Provided information:
□ □ □ □ □

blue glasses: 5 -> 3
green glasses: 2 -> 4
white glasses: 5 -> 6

□ □ □ □ □

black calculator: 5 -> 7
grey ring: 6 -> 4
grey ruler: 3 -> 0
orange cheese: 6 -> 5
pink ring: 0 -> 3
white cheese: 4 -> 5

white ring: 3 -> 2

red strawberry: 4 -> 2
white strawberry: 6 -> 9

□ □ □ □ □

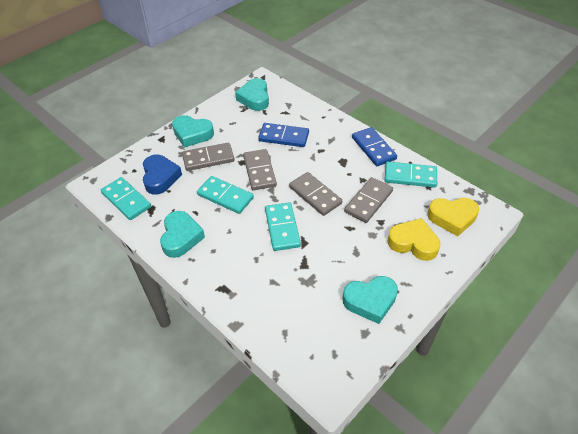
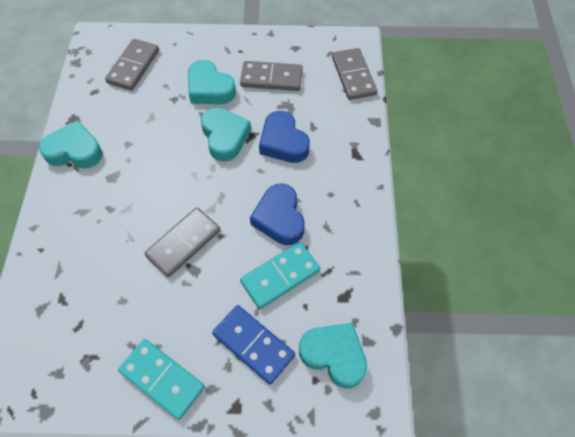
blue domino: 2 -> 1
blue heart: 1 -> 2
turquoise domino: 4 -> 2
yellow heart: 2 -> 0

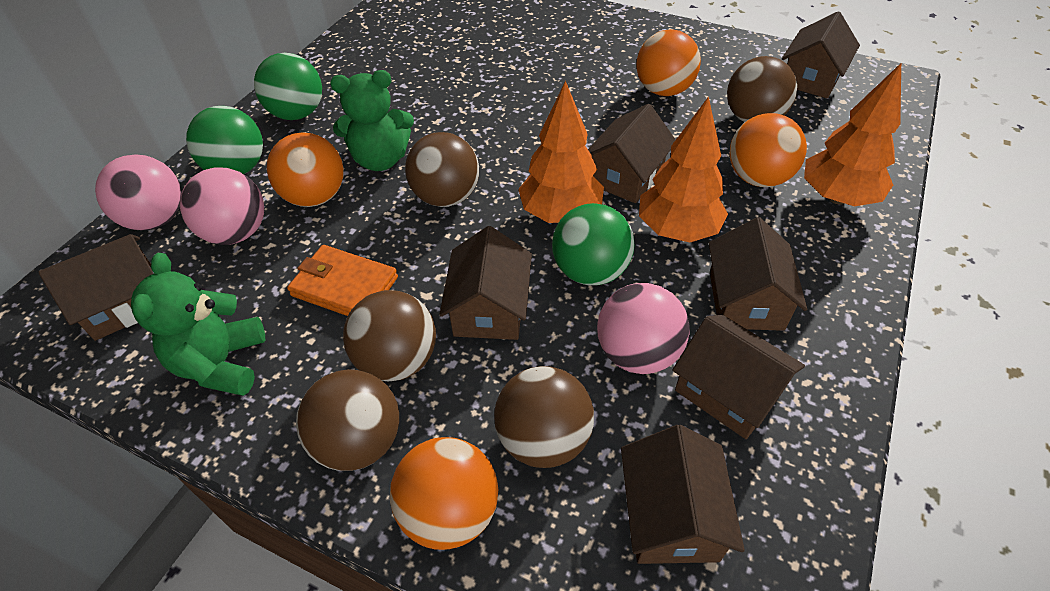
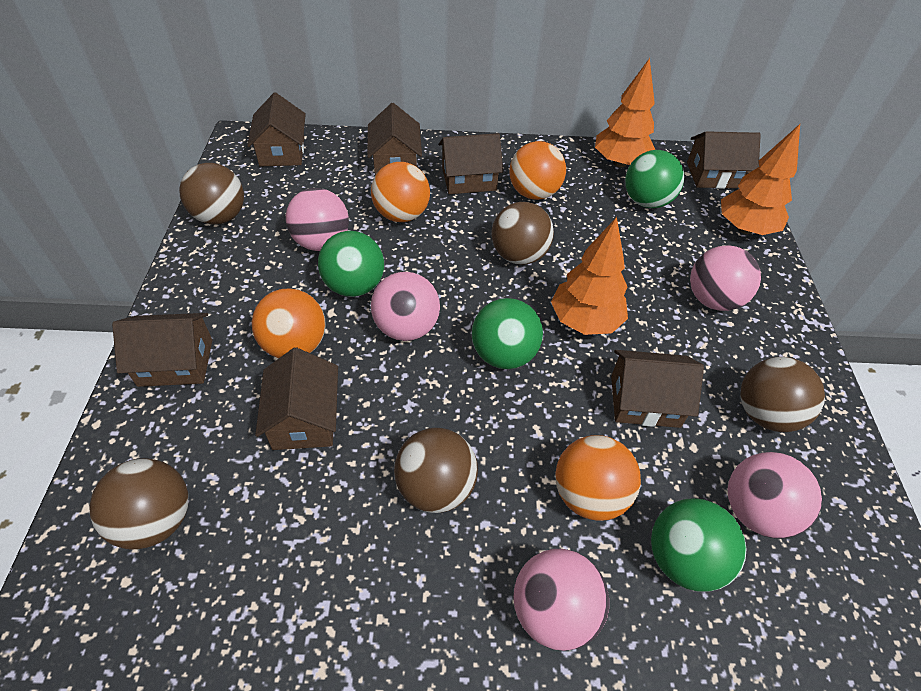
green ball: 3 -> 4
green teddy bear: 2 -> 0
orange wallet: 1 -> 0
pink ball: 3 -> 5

□ □ □ □ □

How to complete this task:
What you give back should be only the lines of the records above, starting at the line with "pink ring: 0 -> 3" and ending at the line with "white strawberry: 6 -> 9", restated word for word.

Output of the task:
pink ring: 0 -> 3
white cheese: 4 -> 5

white ring: 3 -> 2

red strawberry: 4 -> 2
white strawberry: 6 -> 9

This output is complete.